ASSIGNMENT. Could you copy every line in the listing below that has the word "spinning"?

-- EXTRACTED MATERIAL follows --

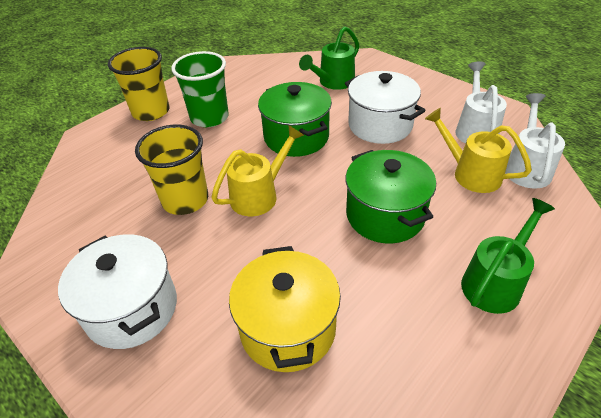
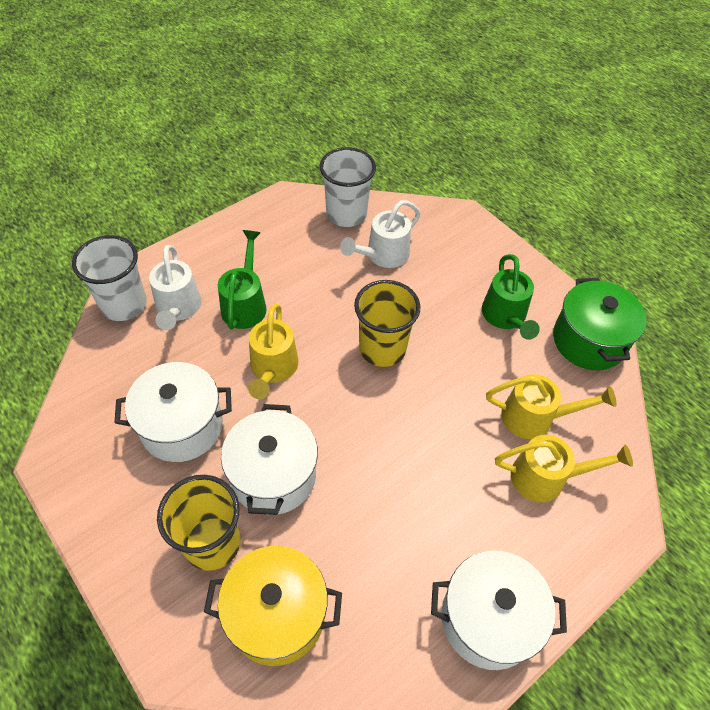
green cup: [171,51,229,127] = 1 -> none = 0
green pot: [258,82,332,157] [345,150,436,244] = 2 -> [553,278,647,370] = 1
white cup: none = 0 -> [72,235,147,321] [320,147,376,227] = 2
white pot: [58,234,177,349] [345,71,426,144] = 2 -> [115,362,232,462] [221,404,318,515] [431,551,567,670] = 3
yellow watering can: [211,125,304,216] [425,108,532,193] = 2 -> [248,304,298,399] [486,374,617,439] [495,435,633,502] = 3

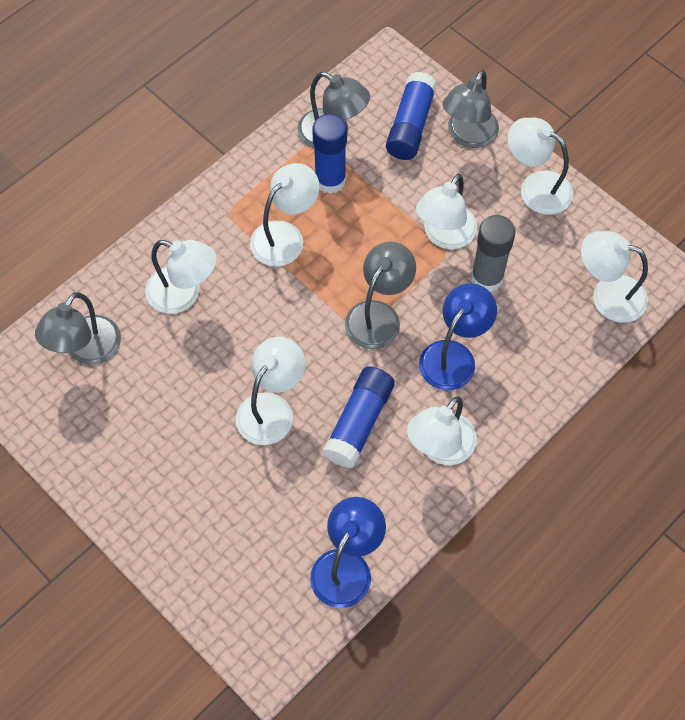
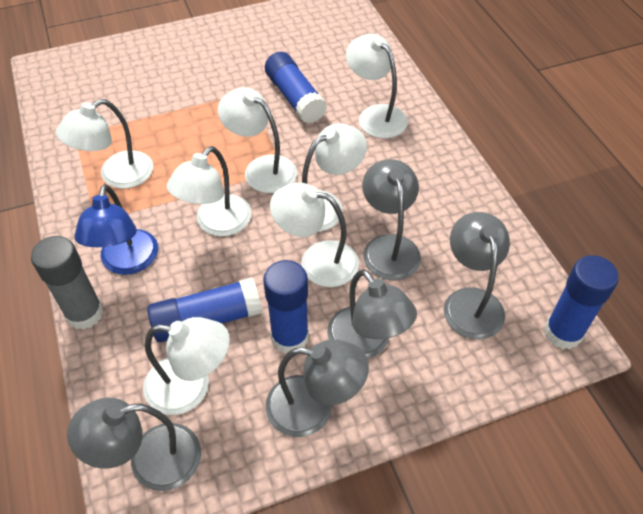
blue glue stick: [312,114,347,194] [323,366,395,468] [386,72,437,160] = 3 -> [147,278,262,342] [263,260,309,354] [265,52,327,124] [544,255,619,349] = 4
blue lamp: [310,497,386,608] [419,283,497,390] = 2 -> [75,184,158,275] = 1
grey lamp: [35,293,121,365] [297,72,370,148] [345,242,416,349] [442,70,499,148] = 4 -> [67,398,201,491] [265,340,369,437] [327,269,417,359] [362,159,421,280] [444,212,510,339] = 5

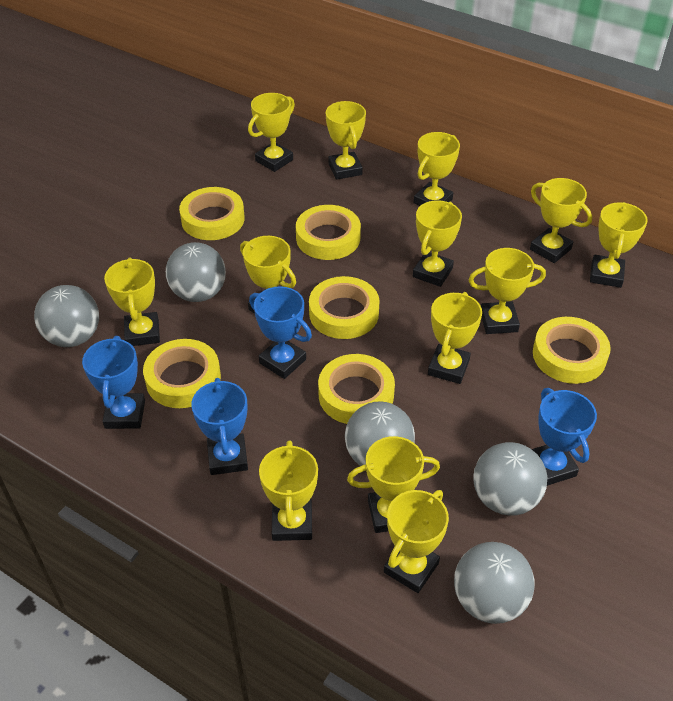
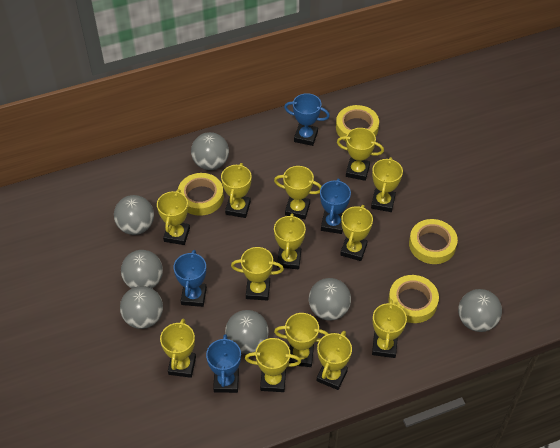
grey ball: [34,285,99,347] [166,242,226,302] [345,401,415,466] [454,542,534,624] [473,442,547,516] = 5 -> [114,195,154,235] [120,286,163,329] [121,250,163,289] [191,132,229,170] [225,310,269,354] [309,278,351,321] [458,289,502,332] = 7
yellow tape: [143,339,221,408] [179,187,245,240] [296,205,361,260] [309,276,380,339] [318,354,395,424] [533,317,611,384] = 6 -> [178,173,224,216] [336,105,379,141] [388,275,439,323] [409,219,458,264] = 4

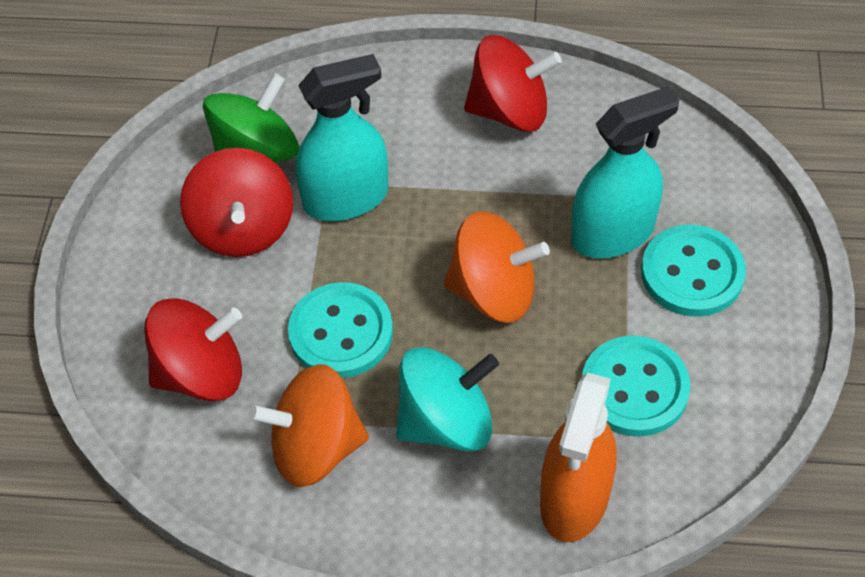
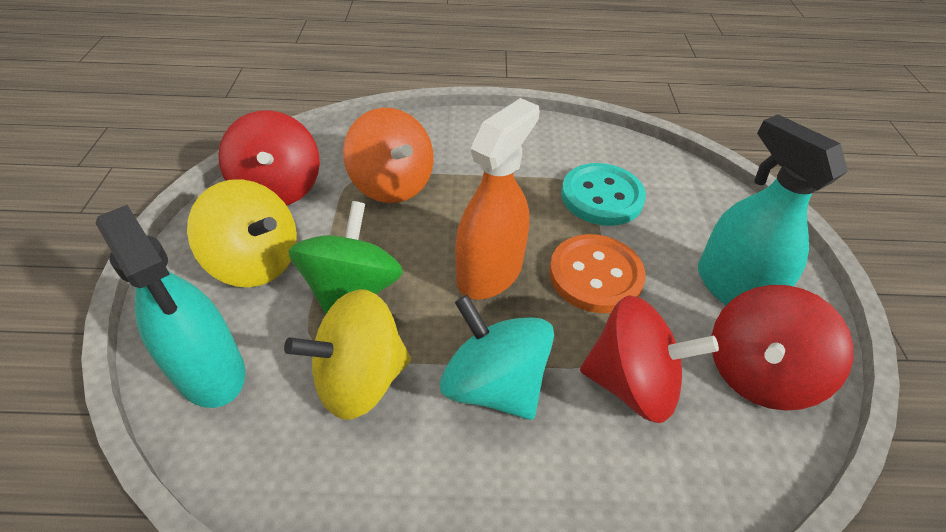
orange button: none = 0 -> [549,234,646,313] = 1
orange spinning top: [249,364,369,487] [444,212,550,323] = 2 -> [343,108,434,203] = 1
turquoise button: [288,282,393,378] [582,336,690,437] [641,225,746,317] = 3 -> [561,163,646,226] = 1
yellow spinning top: none = 0 -> [187,179,297,287] [284,289,411,420] = 2

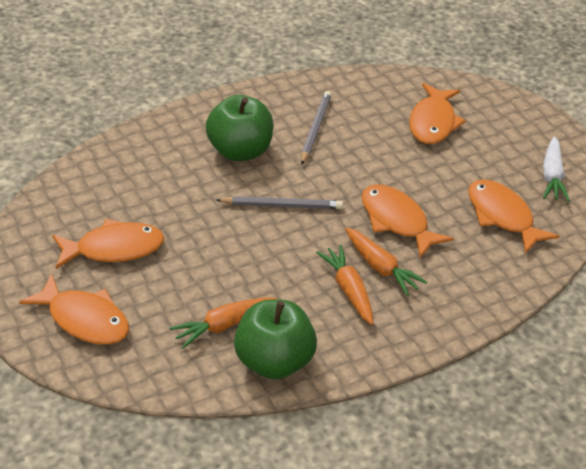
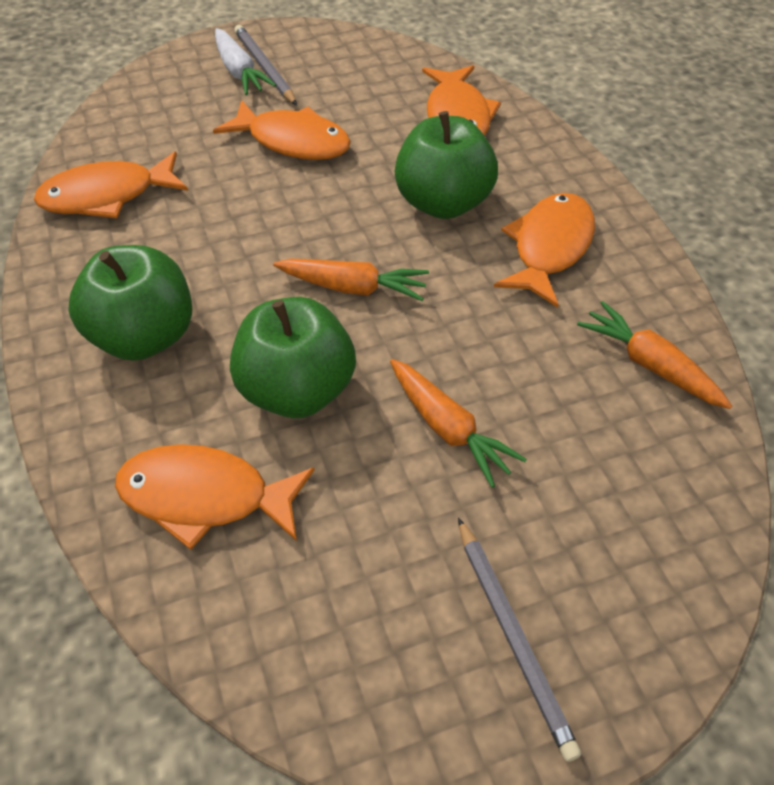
green apple: [206,95,273,161] [234,300,317,379] = 2 -> [68,245,192,361] [230,297,356,418] [395,111,498,219] = 3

-- EXTRACTED MATERIAL concluded --

EXERCISE OUTPUT.
orange spinning top: [249,364,369,487] [444,212,550,323] = 2 -> [343,108,434,203] = 1
yellow spinning top: none = 0 -> [187,179,297,287] [284,289,411,420] = 2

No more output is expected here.